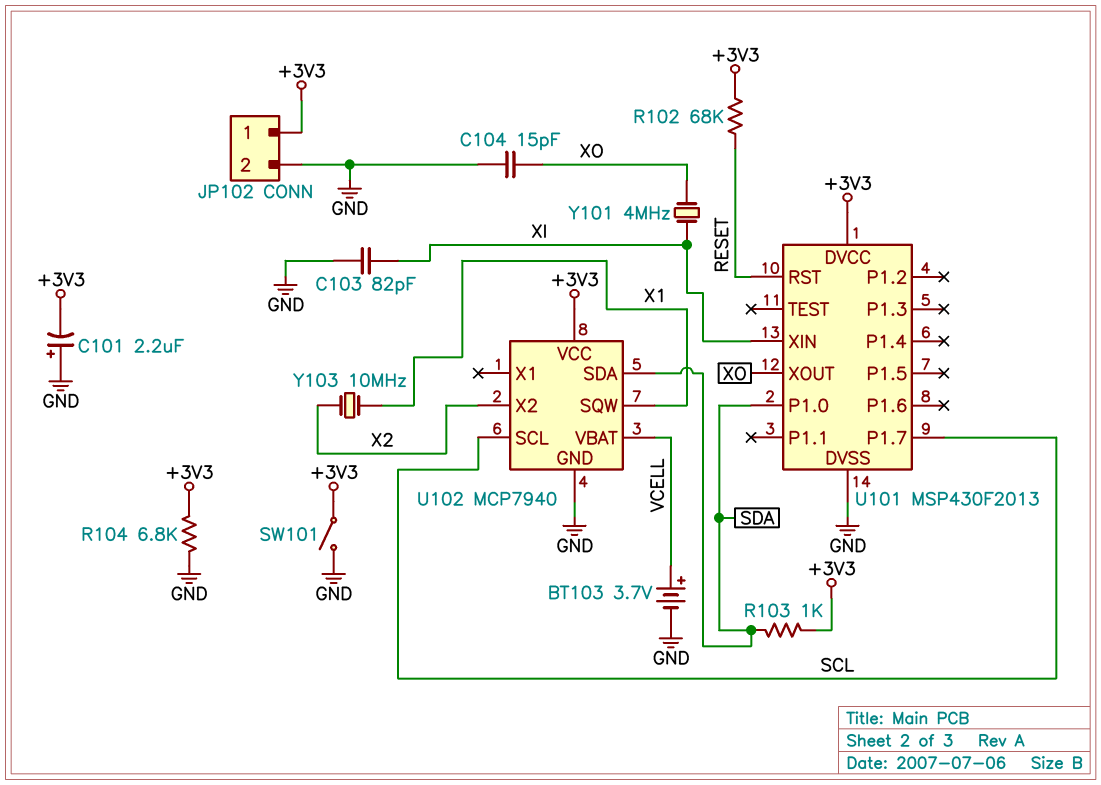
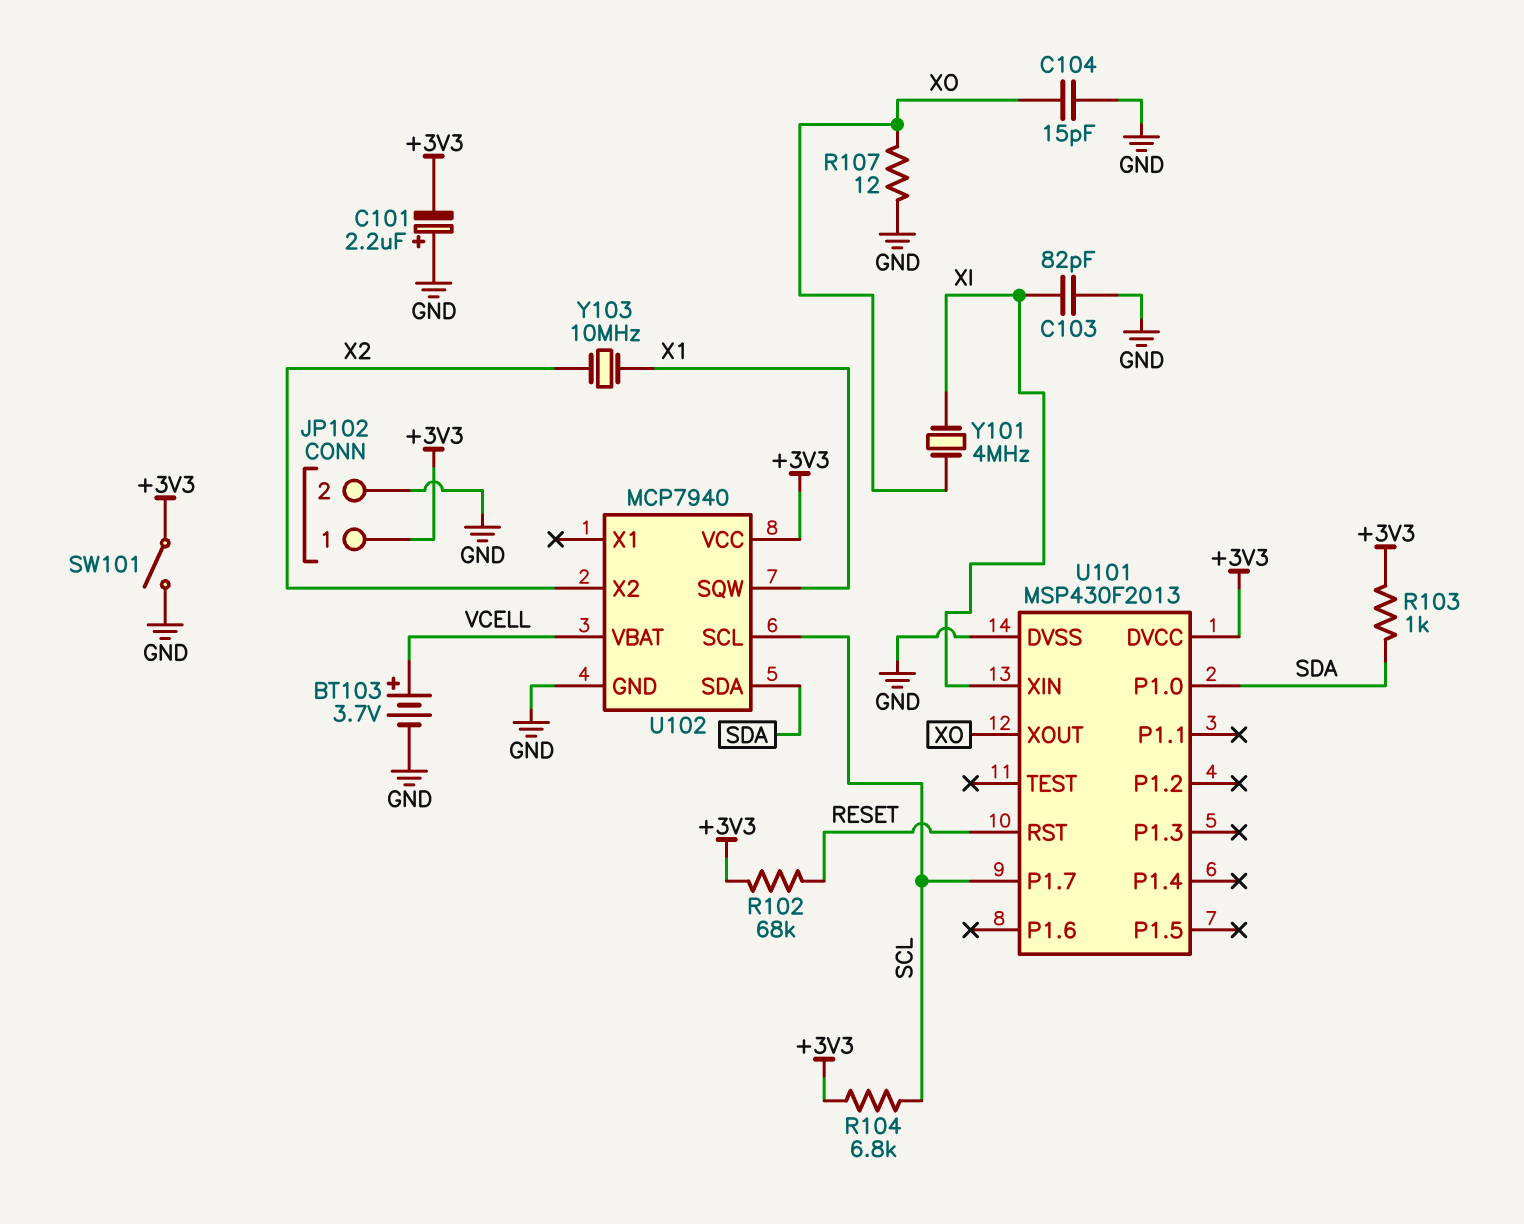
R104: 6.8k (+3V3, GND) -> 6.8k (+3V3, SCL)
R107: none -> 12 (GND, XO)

————————

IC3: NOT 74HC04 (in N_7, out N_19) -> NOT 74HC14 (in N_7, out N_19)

————————

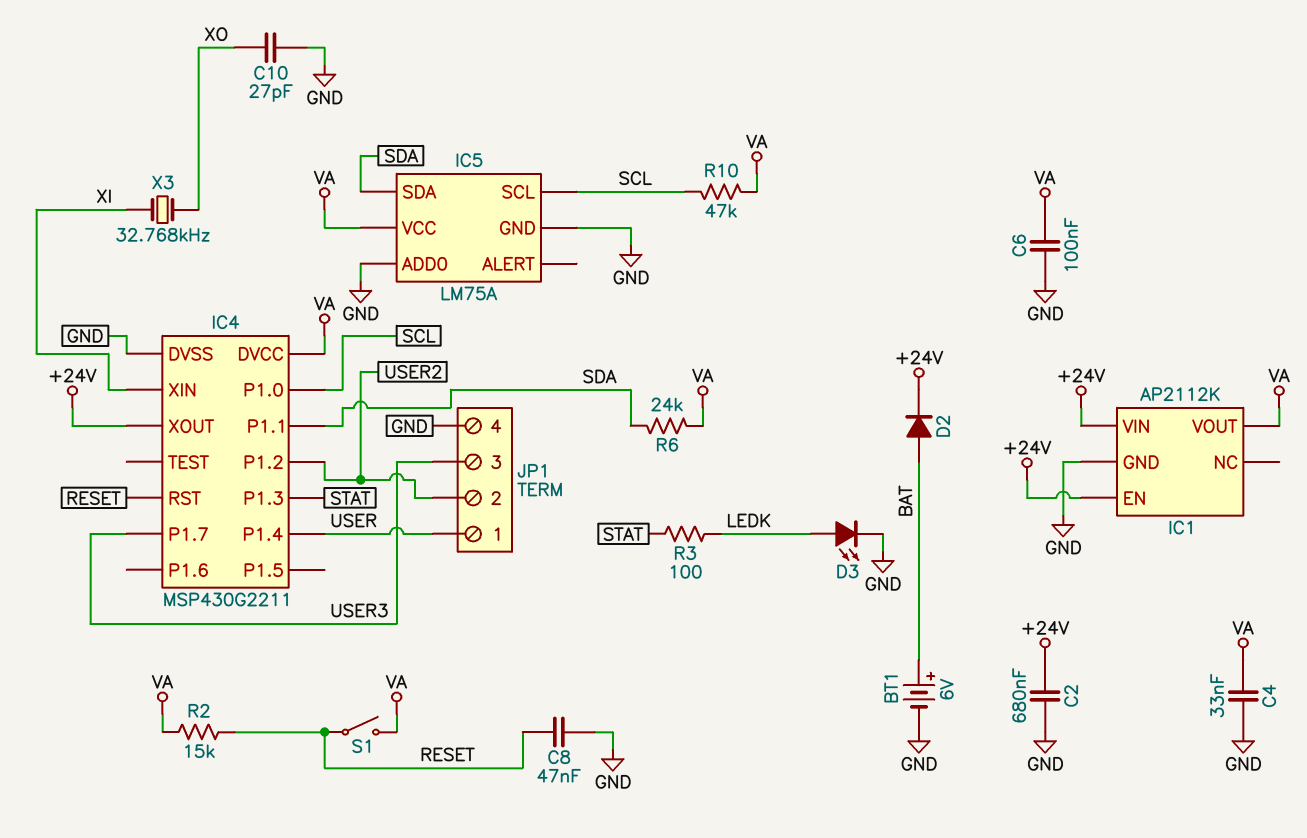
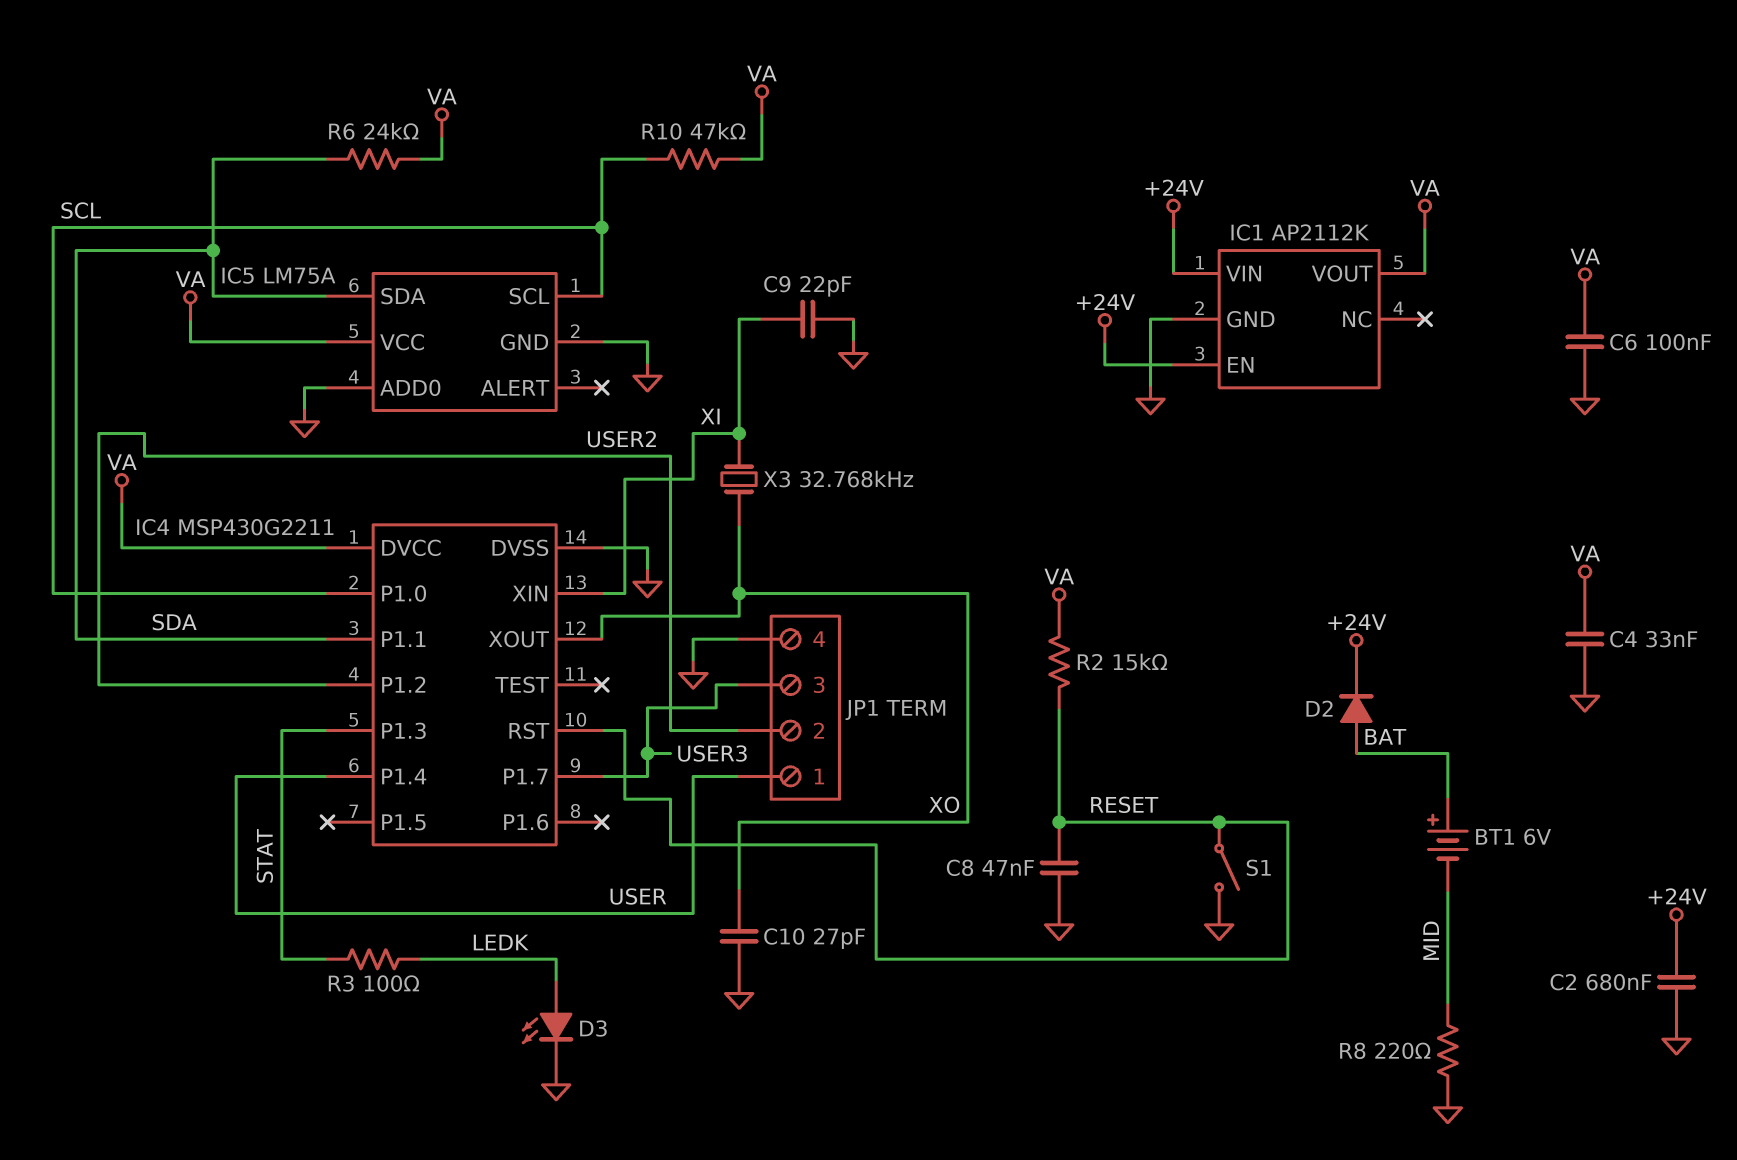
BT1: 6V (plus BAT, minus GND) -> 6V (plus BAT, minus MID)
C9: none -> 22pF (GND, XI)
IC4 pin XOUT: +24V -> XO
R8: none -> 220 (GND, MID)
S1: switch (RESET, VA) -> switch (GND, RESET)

————————

ASSIGNED TASK: For every line in the data above that has the string "none", return that line.

TASK ANSWER:
R107: none -> 12 (GND, XO)
C9: none -> 22pF (GND, XI)
R8: none -> 220 (GND, MID)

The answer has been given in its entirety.